▶ [What needs to be done] Each line of the listing that contains the word "battery" is to be copied.
• • • • •
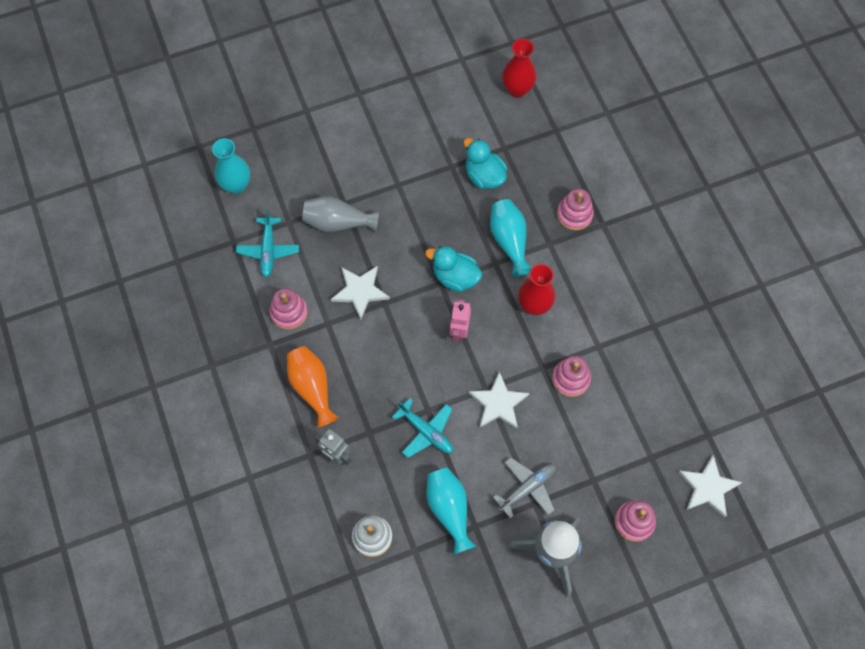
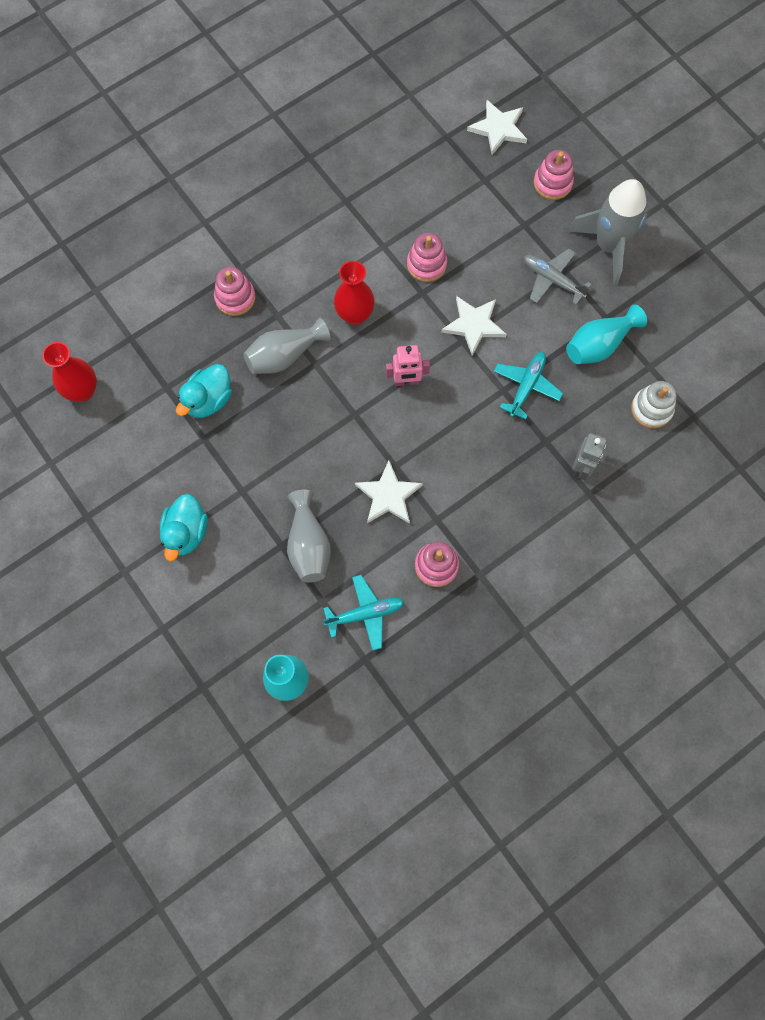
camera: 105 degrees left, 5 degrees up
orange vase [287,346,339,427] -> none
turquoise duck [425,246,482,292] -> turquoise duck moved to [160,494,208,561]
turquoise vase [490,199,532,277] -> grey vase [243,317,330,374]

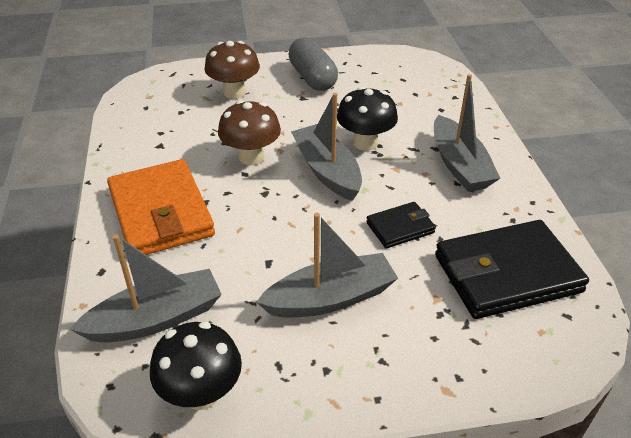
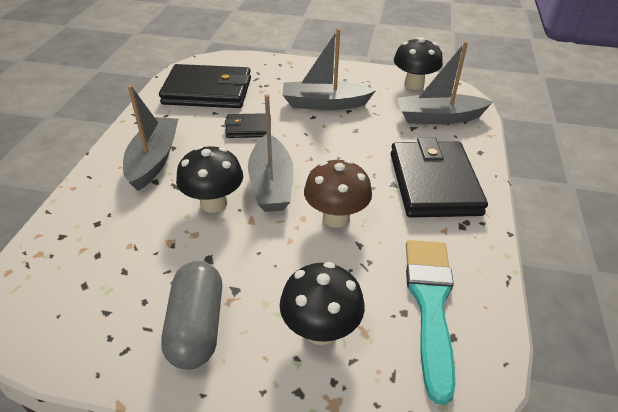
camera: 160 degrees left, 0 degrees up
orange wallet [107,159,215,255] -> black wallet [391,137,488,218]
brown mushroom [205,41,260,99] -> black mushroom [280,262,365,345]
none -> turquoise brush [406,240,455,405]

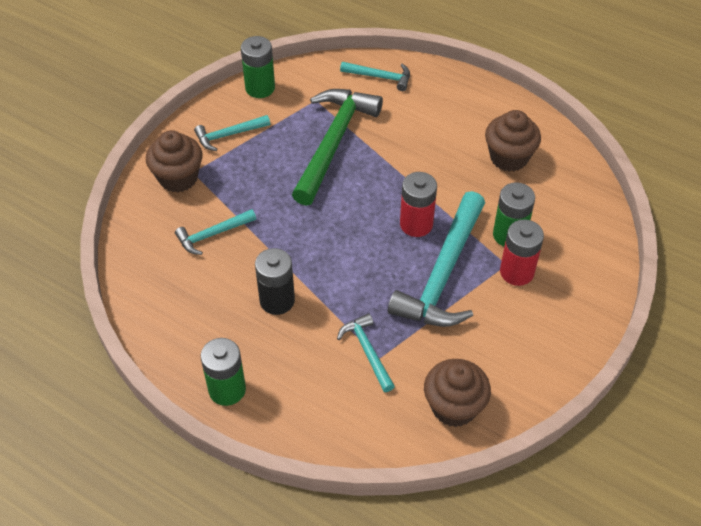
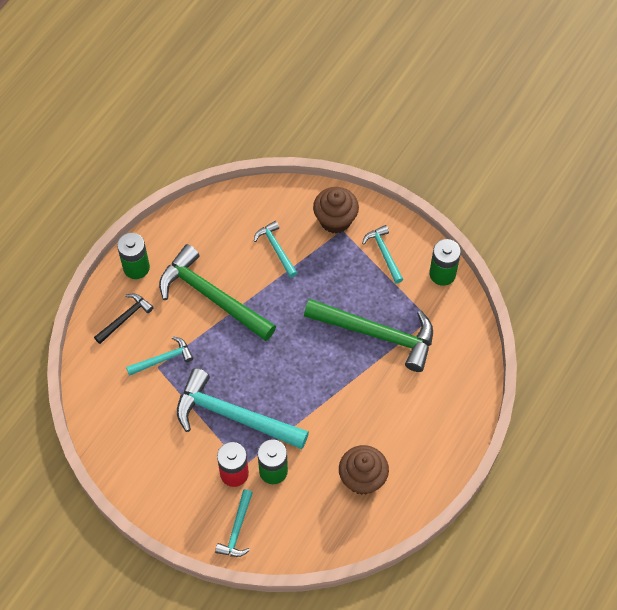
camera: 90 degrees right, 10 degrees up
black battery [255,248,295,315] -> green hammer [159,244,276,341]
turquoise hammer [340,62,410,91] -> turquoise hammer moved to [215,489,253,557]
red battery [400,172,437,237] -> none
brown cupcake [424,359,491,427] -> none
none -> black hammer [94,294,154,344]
• • • • •
▶ [Expected answer]
black battery [255,248,295,315] -> green hammer [159,244,276,341]
red battery [400,172,437,237] -> none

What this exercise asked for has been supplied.